• **Material to process**
>> start
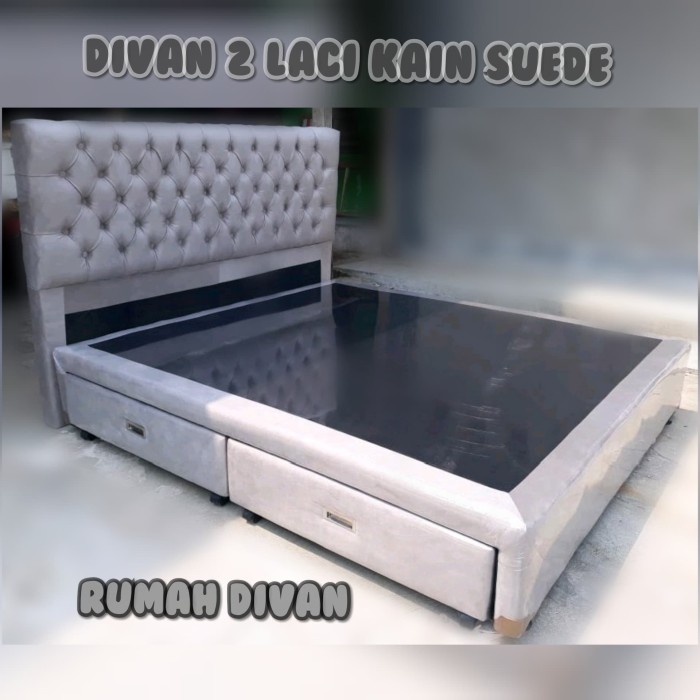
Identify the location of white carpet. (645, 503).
>> end
>> start
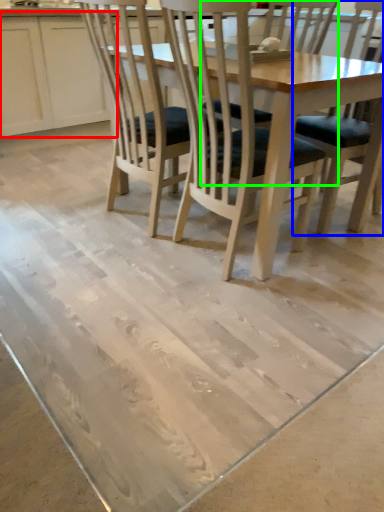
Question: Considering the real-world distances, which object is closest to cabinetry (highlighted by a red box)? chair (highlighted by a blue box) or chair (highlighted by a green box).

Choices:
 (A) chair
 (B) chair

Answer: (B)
>> end
>> start
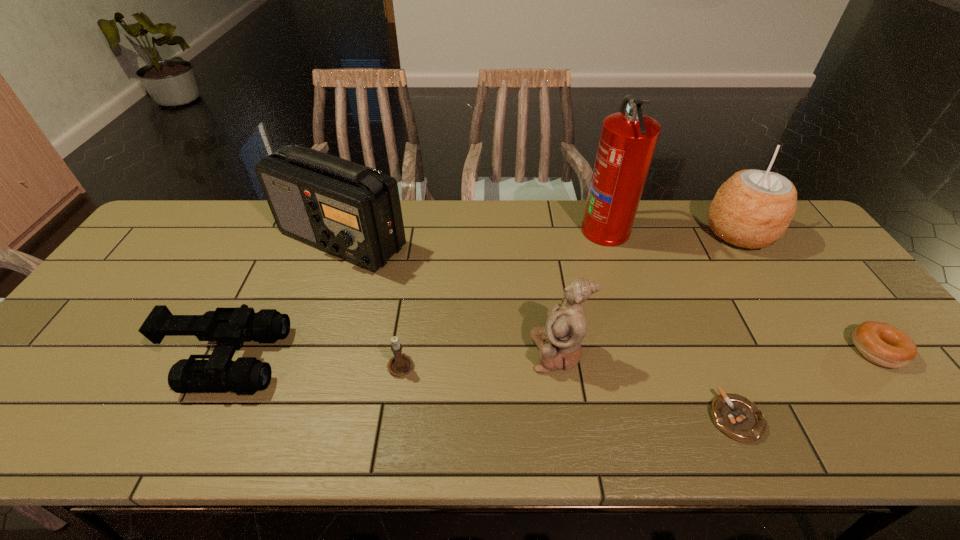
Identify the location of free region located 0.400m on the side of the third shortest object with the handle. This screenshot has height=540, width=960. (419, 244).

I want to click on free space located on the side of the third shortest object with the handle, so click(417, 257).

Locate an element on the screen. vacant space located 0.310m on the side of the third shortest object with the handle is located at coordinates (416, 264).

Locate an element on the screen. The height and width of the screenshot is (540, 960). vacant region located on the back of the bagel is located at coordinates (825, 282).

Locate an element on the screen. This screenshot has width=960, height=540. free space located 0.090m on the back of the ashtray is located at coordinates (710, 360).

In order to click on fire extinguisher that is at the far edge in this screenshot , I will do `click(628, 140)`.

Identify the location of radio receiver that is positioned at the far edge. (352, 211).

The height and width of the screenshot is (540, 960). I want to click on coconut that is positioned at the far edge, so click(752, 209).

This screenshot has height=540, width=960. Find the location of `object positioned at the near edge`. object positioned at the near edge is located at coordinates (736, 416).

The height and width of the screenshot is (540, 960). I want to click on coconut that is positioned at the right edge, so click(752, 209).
>> end
• **Set problem**
Please give back only the lines from the one containing "I want to click on free" through the one containing "Locate an element on the screen. This", inclusive, switching "vacant" to "empty" and changing nothing else.

• **Right answer**
I want to click on free space located on the side of the third shortest object with the handle, so click(417, 257).

Locate an element on the screen. empty space located 0.310m on the side of the third shortest object with the handle is located at coordinates (416, 264).

Locate an element on the screen. The height and width of the screenshot is (540, 960). empty region located on the back of the bagel is located at coordinates (825, 282).

Locate an element on the screen. This screenshot has width=960, height=540. free space located 0.090m on the back of the ashtray is located at coordinates (710, 360).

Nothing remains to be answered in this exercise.